**Exercise:**
On how many lines of these entries does the word "flashlight" occur? State the number alone.

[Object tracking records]
====
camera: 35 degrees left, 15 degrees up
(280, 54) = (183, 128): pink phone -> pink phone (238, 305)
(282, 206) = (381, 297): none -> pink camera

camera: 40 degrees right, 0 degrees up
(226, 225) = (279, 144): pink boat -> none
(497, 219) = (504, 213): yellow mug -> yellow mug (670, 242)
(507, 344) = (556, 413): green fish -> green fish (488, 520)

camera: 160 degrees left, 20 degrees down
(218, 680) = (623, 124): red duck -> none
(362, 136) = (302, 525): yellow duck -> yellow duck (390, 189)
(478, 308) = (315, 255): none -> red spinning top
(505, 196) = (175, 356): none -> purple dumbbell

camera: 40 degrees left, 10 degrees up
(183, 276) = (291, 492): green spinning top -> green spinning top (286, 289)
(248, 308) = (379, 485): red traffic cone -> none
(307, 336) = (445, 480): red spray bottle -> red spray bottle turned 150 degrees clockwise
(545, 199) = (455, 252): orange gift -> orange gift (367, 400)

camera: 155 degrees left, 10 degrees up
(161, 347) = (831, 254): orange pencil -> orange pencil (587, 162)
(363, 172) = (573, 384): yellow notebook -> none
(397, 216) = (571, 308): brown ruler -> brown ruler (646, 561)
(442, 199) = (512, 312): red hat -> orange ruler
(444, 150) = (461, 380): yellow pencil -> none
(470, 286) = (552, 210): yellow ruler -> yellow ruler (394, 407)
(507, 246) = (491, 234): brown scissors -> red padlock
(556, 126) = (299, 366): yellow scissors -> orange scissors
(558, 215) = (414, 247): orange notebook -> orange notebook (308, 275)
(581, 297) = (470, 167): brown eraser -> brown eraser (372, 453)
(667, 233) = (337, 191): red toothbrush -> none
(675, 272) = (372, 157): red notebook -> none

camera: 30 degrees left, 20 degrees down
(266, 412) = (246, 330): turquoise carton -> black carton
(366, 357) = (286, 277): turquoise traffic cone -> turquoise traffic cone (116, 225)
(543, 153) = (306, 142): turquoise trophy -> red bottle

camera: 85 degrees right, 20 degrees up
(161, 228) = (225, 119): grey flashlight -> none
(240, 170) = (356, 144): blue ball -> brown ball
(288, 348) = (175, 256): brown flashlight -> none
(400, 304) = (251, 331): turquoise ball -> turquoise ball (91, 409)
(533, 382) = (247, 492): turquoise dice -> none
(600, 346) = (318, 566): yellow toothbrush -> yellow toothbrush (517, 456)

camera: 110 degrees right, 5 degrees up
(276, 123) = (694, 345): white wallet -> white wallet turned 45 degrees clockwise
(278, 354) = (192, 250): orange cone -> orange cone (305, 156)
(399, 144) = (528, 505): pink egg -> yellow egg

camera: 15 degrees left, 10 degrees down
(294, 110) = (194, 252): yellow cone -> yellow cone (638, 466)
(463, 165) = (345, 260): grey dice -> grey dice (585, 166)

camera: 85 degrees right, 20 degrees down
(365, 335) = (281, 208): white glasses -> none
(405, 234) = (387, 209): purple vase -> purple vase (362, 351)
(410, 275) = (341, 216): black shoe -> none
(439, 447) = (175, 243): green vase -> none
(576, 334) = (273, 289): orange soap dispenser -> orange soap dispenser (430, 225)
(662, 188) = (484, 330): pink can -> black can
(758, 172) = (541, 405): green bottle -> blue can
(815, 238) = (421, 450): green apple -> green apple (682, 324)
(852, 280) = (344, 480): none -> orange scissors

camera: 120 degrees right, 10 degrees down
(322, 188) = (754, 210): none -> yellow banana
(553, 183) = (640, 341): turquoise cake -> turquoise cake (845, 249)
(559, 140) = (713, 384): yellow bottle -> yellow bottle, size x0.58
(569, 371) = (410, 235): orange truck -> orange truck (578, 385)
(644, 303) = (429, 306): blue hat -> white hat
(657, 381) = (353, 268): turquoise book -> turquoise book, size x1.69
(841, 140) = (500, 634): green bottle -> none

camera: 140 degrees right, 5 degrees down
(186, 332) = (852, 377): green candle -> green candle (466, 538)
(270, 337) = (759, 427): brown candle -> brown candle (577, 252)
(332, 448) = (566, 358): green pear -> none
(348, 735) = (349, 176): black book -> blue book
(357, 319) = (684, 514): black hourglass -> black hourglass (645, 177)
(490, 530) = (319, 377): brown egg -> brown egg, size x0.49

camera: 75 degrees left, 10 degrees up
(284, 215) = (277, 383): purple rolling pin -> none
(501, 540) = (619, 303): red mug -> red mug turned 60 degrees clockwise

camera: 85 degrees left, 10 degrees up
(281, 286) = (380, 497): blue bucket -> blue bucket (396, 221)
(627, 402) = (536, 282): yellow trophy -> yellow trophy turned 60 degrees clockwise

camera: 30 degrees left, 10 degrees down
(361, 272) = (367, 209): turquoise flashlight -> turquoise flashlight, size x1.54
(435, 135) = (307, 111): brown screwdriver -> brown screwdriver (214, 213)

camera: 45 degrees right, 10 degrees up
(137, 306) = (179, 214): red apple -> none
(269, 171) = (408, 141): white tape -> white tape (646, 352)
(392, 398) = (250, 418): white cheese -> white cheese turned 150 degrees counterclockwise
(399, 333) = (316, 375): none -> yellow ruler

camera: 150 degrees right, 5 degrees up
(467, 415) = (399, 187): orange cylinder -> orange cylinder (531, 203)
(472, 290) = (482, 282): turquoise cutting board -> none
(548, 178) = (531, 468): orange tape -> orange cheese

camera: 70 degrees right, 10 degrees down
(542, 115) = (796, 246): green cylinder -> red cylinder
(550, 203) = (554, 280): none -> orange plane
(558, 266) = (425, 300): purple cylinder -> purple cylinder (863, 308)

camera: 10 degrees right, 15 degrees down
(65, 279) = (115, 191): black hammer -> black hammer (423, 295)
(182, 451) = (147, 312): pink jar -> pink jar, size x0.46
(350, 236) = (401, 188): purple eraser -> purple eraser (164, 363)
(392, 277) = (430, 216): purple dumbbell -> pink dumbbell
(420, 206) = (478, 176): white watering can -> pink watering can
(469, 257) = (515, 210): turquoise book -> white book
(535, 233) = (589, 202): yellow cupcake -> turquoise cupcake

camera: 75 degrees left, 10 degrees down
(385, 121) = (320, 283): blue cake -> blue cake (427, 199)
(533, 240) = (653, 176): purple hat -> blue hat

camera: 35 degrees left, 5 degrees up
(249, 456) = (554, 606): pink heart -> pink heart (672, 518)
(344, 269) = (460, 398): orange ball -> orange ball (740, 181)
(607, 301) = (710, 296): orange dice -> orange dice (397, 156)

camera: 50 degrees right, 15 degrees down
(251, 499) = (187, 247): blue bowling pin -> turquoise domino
====
**Response to the exercise:**
3